Object correspondence data:
________________

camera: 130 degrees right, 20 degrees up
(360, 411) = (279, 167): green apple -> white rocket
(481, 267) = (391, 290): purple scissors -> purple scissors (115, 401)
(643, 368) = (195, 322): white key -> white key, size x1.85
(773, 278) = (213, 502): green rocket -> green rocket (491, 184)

________________

What is being asked:
What is needed is an exact copy of every record above.

Problem solution:
camera: 130 degrees right, 20 degrees up
(360, 411) = (279, 167): green apple -> white rocket
(481, 267) = (391, 290): purple scissors -> purple scissors (115, 401)
(643, 368) = (195, 322): white key -> white key, size x1.85
(773, 278) = (213, 502): green rocket -> green rocket (491, 184)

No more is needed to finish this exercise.